What to do: Every record, from first to last, should be written out again exactly.

Top of Recorded information

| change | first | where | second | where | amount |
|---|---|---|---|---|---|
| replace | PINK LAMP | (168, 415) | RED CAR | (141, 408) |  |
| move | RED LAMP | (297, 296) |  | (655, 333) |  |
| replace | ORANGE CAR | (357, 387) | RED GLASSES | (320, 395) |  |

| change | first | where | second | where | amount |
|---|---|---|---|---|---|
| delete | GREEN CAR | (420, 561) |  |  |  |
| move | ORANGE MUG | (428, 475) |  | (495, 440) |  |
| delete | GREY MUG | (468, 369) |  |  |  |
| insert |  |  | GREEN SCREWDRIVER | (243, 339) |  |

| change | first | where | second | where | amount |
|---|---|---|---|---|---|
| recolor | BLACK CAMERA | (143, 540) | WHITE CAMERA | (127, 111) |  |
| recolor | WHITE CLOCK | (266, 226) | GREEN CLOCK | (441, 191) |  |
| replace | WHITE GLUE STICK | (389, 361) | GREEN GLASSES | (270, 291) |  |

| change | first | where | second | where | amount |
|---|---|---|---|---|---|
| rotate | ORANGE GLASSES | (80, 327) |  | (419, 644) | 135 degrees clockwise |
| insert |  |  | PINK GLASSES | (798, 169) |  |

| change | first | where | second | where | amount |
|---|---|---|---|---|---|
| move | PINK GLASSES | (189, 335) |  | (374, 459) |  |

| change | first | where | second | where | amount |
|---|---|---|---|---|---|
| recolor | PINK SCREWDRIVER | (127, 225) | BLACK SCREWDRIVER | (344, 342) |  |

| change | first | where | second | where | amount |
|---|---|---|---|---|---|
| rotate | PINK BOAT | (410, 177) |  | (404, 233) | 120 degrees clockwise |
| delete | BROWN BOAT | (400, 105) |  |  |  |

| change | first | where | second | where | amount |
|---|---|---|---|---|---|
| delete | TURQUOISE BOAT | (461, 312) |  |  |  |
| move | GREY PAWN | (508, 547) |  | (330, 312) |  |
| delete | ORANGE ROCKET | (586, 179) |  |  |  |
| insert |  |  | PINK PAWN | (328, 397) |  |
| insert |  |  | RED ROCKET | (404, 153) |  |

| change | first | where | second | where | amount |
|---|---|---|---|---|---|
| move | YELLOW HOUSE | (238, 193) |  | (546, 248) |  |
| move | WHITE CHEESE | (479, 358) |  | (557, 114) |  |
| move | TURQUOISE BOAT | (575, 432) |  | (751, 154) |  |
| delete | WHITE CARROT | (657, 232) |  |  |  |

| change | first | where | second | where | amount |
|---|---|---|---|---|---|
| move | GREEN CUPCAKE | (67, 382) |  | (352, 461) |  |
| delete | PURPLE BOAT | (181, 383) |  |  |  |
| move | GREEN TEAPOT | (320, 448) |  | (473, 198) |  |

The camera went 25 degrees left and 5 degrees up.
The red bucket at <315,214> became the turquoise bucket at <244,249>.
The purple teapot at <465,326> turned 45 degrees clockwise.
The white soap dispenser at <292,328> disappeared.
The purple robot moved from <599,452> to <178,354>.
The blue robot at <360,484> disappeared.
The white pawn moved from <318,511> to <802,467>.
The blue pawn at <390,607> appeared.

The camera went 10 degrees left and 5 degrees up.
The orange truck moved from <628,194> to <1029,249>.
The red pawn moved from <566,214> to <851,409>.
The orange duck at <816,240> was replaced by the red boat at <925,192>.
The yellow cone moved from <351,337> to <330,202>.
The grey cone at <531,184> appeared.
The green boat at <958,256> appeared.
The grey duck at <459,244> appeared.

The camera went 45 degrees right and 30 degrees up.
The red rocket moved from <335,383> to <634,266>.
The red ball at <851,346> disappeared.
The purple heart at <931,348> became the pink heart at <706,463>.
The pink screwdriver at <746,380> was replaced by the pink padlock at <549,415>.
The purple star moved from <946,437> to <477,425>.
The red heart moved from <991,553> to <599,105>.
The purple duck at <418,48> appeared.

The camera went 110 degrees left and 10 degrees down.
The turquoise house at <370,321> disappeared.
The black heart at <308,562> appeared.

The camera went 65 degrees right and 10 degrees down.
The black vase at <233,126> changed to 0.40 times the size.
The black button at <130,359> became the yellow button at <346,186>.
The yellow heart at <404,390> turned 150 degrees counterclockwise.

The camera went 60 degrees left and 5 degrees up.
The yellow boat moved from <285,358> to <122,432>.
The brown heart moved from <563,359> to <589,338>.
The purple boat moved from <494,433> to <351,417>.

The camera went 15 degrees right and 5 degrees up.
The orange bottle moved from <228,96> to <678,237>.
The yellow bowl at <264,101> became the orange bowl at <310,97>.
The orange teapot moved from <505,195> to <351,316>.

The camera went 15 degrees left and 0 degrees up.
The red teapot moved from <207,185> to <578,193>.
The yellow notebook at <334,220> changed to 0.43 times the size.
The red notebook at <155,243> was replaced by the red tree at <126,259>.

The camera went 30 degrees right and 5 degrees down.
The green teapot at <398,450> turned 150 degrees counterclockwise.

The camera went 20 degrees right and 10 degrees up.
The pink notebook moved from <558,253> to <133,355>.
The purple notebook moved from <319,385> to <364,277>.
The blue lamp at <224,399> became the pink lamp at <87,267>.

Bottom of Recorded information

Problem solution:
| change | first | where | second | where | amount |
|---|---|---|---|---|---|
| replace | PINK LAMP | (168, 415) | RED CAR | (141, 408) |  |
| move | RED LAMP | (297, 296) |  | (655, 333) |  |
| replace | ORANGE CAR | (357, 387) | RED GLASSES | (320, 395) |  |

| change | first | where | second | where | amount |
|---|---|---|---|---|---|
| delete | GREEN CAR | (420, 561) |  |  |  |
| move | ORANGE MUG | (428, 475) |  | (495, 440) |  |
| delete | GREY MUG | (468, 369) |  |  |  |
| insert |  |  | GREEN SCREWDRIVER | (243, 339) |  |

| change | first | where | second | where | amount |
|---|---|---|---|---|---|
| recolor | BLACK CAMERA | (143, 540) | WHITE CAMERA | (127, 111) |  |
| recolor | WHITE CLOCK | (266, 226) | GREEN CLOCK | (441, 191) |  |
| replace | WHITE GLUE STICK | (389, 361) | GREEN GLASSES | (270, 291) |  |

| change | first | where | second | where | amount |
|---|---|---|---|---|---|
| rotate | ORANGE GLASSES | (80, 327) |  | (419, 644) | 135 degrees clockwise |
| insert |  |  | PINK GLASSES | (798, 169) |  |

| change | first | where | second | where | amount |
|---|---|---|---|---|---|
| move | PINK GLASSES | (189, 335) |  | (374, 459) |  |

| change | first | where | second | where | amount |
|---|---|---|---|---|---|
| recolor | PINK SCREWDRIVER | (127, 225) | BLACK SCREWDRIVER | (344, 342) |  |

| change | first | where | second | where | amount |
|---|---|---|---|---|---|
| rotate | PINK BOAT | (410, 177) |  | (404, 233) | 120 degrees clockwise |
| delete | BROWN BOAT | (400, 105) |  |  |  |

| change | first | where | second | where | amount |
|---|---|---|---|---|---|
| delete | TURQUOISE BOAT | (461, 312) |  |  |  |
| move | GREY PAWN | (508, 547) |  | (330, 312) |  |
| delete | ORANGE ROCKET | (586, 179) |  |  |  |
| insert |  |  | PINK PAWN | (328, 397) |  |
| insert |  |  | RED ROCKET | (404, 153) |  |

| change | first | where | second | where | amount |
|---|---|---|---|---|---|
| move | YELLOW HOUSE | (238, 193) |  | (546, 248) |  |
| move | WHITE CHEESE | (479, 358) |  | (557, 114) |  |
| move | TURQUOISE BOAT | (575, 432) |  | (751, 154) |  |
| delete | WHITE CARROT | (657, 232) |  |  |  |

| change | first | where | second | where | amount |
|---|---|---|---|---|---|
| move | GREEN CUPCAKE | (67, 382) |  | (352, 461) |  |
| delete | PURPLE BOAT | (181, 383) |  |  |  |
| move | GREEN TEAPOT | (320, 448) |  | (473, 198) |  |

The camera went 25 degrees left and 5 degrees up.
The red bucket at <315,214> became the turquoise bucket at <244,249>.
The purple teapot at <465,326> turned 45 degrees clockwise.
The white soap dispenser at <292,328> disappeared.
The purple robot moved from <599,452> to <178,354>.
The blue robot at <360,484> disappeared.
The white pawn moved from <318,511> to <802,467>.
The blue pawn at <390,607> appeared.

The camera went 10 degrees left and 5 degrees up.
The orange truck moved from <628,194> to <1029,249>.
The red pawn moved from <566,214> to <851,409>.
The orange duck at <816,240> was replaced by the red boat at <925,192>.
The yellow cone moved from <351,337> to <330,202>.
The grey cone at <531,184> appeared.
The green boat at <958,256> appeared.
The grey duck at <459,244> appeared.

The camera went 45 degrees right and 30 degrees up.
The red rocket moved from <335,383> to <634,266>.
The red ball at <851,346> disappeared.
The purple heart at <931,348> became the pink heart at <706,463>.
The pink screwdriver at <746,380> was replaced by the pink padlock at <549,415>.
The purple star moved from <946,437> to <477,425>.
The red heart moved from <991,553> to <599,105>.
The purple duck at <418,48> appeared.

The camera went 110 degrees left and 10 degrees down.
The turquoise house at <370,321> disappeared.
The black heart at <308,562> appeared.

The camera went 65 degrees right and 10 degrees down.
The black vase at <233,126> changed to 0.40 times the size.
The black button at <130,359> became the yellow button at <346,186>.
The yellow heart at <404,390> turned 150 degrees counterclockwise.

The camera went 60 degrees left and 5 degrees up.
The yellow boat moved from <285,358> to <122,432>.
The brown heart moved from <563,359> to <589,338>.
The purple boat moved from <494,433> to <351,417>.

The camera went 15 degrees right and 5 degrees up.
The orange bottle moved from <228,96> to <678,237>.
The yellow bowl at <264,101> became the orange bowl at <310,97>.
The orange teapot moved from <505,195> to <351,316>.

The camera went 15 degrees left and 0 degrees up.
The red teapot moved from <207,185> to <578,193>.
The yellow notebook at <334,220> changed to 0.43 times the size.
The red notebook at <155,243> was replaced by the red tree at <126,259>.

The camera went 30 degrees right and 5 degrees down.
The green teapot at <398,450> turned 150 degrees counterclockwise.

The camera went 20 degrees right and 10 degrees up.
The pink notebook moved from <558,253> to <133,355>.
The purple notebook moved from <319,385> to <364,277>.
The blue lamp at <224,399> became the pink lamp at <87,267>.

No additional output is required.